◆ Instructions to follow:
Starting at the line with "yellow pear [217,181,266,253]", retype each line exactly up to and including the final line of the records below.

*** Block opens ***

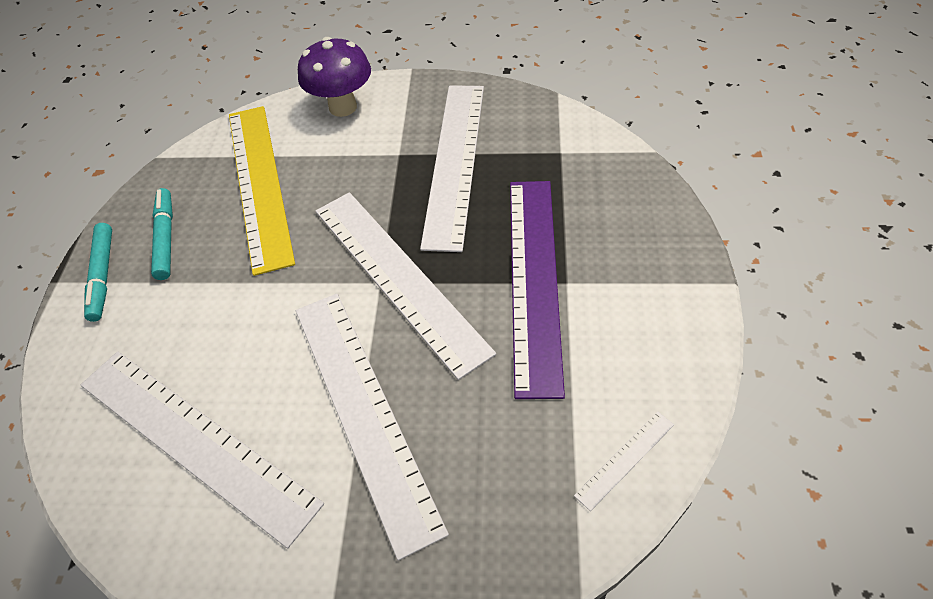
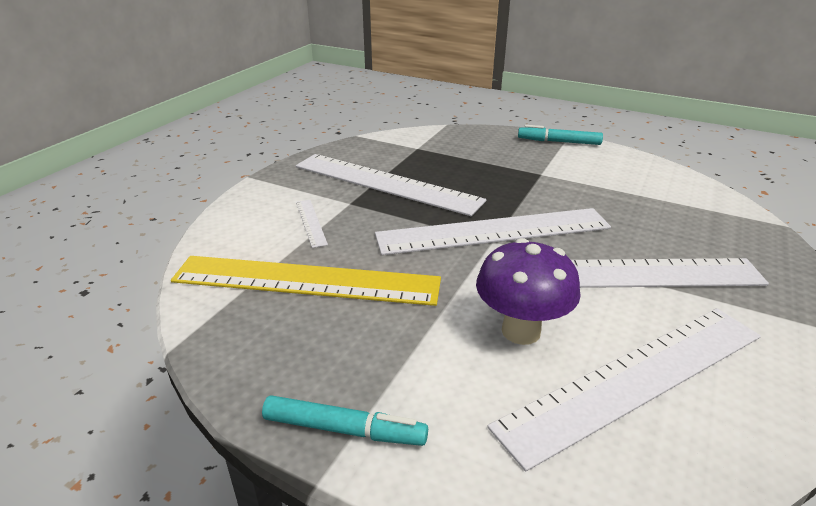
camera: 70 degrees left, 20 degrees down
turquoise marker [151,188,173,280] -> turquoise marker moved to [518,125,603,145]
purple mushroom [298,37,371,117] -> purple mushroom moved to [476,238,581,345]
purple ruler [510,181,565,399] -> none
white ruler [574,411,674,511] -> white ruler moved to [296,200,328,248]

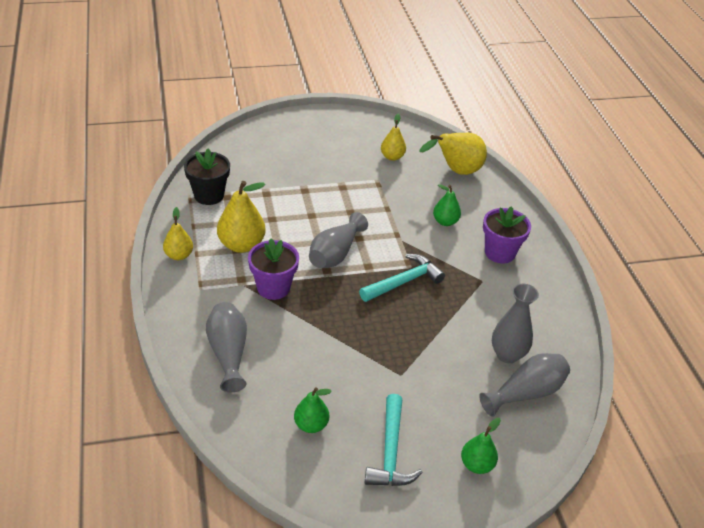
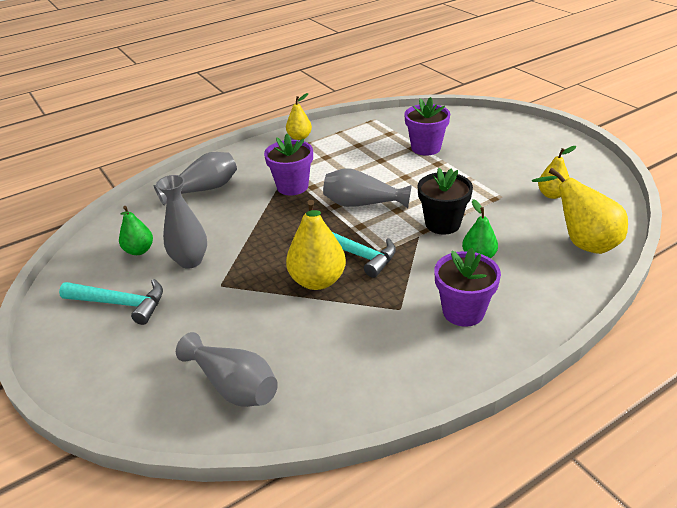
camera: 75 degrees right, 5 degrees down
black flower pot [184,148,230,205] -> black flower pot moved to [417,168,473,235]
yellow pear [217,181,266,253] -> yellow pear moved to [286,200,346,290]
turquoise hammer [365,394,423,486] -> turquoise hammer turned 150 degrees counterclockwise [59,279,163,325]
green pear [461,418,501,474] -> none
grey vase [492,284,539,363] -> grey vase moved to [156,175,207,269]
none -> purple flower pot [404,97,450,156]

*** Block closes ***

◆ Your solution:
yellow pear [217,181,266,253] -> yellow pear moved to [286,200,346,290]
turquoise hammer [365,394,423,486] -> turquoise hammer turned 150 degrees counterclockwise [59,279,163,325]
green pear [461,418,501,474] -> none
grey vase [492,284,539,363] -> grey vase moved to [156,175,207,269]
none -> purple flower pot [404,97,450,156]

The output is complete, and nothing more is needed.